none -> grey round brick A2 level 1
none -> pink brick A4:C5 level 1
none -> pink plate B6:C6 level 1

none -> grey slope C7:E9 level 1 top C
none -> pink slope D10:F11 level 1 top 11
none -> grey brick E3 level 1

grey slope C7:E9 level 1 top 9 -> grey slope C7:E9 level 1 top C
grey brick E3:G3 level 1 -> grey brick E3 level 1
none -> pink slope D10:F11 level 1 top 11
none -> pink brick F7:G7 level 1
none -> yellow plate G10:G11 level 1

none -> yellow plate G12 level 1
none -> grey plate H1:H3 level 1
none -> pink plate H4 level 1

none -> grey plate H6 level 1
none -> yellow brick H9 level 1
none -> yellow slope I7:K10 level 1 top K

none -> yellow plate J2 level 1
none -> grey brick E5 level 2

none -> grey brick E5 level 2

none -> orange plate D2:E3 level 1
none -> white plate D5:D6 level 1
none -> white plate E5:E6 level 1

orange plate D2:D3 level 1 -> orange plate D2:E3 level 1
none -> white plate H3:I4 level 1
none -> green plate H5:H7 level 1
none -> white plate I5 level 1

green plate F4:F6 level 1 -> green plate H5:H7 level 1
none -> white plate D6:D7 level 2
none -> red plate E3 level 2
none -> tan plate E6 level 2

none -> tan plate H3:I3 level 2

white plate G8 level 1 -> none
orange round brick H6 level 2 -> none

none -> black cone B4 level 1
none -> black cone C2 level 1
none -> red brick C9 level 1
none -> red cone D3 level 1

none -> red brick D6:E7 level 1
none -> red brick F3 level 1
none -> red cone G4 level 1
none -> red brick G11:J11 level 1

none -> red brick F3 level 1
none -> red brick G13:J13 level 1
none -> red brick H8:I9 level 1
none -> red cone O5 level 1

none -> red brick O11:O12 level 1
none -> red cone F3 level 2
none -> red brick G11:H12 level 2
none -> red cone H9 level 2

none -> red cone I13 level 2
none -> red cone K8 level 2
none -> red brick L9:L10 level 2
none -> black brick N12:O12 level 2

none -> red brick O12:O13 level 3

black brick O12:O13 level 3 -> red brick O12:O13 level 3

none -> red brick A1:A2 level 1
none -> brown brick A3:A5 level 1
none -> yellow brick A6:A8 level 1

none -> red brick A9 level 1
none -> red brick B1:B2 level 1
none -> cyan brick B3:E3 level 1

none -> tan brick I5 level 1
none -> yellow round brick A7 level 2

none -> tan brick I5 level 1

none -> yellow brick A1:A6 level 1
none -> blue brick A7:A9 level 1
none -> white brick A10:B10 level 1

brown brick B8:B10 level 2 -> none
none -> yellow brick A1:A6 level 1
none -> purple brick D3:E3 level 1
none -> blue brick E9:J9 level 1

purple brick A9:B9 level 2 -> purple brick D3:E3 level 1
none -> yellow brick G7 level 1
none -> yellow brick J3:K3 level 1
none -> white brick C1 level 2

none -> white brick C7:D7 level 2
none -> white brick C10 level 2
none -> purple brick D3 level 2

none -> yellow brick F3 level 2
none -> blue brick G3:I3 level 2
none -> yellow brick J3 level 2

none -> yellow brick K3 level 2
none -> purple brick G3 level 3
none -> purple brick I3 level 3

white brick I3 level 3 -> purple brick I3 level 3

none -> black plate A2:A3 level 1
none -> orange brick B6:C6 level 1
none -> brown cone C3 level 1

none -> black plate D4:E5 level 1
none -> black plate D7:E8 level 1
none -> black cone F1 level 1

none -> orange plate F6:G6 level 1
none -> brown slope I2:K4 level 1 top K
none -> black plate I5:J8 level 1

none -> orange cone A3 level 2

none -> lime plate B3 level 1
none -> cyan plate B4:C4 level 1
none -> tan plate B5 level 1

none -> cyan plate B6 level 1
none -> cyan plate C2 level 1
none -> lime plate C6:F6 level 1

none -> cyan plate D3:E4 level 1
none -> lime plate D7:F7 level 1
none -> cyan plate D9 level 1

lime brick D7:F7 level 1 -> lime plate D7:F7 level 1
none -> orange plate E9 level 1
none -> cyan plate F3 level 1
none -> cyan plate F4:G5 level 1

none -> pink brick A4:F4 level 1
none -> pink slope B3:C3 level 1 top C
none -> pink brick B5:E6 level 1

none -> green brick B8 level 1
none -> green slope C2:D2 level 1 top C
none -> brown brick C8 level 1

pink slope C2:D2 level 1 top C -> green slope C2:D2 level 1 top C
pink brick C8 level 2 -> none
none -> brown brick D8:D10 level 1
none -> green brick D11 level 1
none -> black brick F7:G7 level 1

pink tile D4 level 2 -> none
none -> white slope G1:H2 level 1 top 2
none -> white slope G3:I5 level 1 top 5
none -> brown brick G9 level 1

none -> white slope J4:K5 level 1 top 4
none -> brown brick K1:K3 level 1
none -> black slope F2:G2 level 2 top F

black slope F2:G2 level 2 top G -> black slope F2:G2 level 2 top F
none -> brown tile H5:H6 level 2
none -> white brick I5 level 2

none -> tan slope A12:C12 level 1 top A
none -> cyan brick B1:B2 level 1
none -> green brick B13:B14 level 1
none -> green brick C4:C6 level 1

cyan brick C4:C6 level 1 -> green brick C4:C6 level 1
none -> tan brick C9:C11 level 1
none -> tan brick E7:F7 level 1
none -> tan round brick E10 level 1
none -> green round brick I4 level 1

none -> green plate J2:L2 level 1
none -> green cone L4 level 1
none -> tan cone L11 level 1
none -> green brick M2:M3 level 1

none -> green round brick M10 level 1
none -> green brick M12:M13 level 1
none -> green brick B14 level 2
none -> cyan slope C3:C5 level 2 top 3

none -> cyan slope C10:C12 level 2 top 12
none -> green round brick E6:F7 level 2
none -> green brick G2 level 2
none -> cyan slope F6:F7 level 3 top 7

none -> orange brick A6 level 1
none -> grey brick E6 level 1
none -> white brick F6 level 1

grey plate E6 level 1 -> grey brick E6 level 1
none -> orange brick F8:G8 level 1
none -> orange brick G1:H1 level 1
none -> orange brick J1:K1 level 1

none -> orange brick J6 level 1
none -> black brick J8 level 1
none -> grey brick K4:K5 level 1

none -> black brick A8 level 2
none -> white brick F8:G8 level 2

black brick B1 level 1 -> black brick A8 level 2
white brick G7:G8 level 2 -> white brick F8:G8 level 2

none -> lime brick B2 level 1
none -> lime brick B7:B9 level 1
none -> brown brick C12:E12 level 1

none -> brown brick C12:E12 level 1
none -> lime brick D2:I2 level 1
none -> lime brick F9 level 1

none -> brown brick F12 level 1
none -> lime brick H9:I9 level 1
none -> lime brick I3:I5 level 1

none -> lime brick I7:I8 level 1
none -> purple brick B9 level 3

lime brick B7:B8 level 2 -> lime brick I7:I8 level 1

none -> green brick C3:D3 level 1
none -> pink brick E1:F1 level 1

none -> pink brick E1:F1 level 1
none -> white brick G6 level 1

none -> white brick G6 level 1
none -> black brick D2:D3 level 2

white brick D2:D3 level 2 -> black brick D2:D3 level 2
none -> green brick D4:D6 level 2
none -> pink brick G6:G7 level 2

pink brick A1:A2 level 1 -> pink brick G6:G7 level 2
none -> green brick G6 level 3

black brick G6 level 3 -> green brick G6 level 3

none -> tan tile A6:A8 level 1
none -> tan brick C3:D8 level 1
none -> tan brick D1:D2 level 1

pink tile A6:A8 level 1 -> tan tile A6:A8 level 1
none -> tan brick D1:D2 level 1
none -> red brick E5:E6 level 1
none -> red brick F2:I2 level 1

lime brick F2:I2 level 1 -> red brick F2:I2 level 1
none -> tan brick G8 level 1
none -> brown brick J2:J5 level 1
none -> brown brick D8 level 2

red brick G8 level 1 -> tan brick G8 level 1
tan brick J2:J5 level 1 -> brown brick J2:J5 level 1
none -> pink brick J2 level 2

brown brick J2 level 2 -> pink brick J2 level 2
□ □ □ □ □
▶ Assignment
All lines above from the one with "none -> tan round brick E10 level 1" to the one with "none -> white brick F6 level 1", inclusive, should be copied exactly, and no other lines.

▶ Completed exercise
none -> tan round brick E10 level 1
none -> green round brick I4 level 1

none -> green plate J2:L2 level 1
none -> green cone L4 level 1
none -> tan cone L11 level 1
none -> green brick M2:M3 level 1

none -> green round brick M10 level 1
none -> green brick M12:M13 level 1
none -> green brick B14 level 2
none -> cyan slope C3:C5 level 2 top 3

none -> cyan slope C10:C12 level 2 top 12
none -> green round brick E6:F7 level 2
none -> green brick G2 level 2
none -> cyan slope F6:F7 level 3 top 7

none -> orange brick A6 level 1
none -> grey brick E6 level 1
none -> white brick F6 level 1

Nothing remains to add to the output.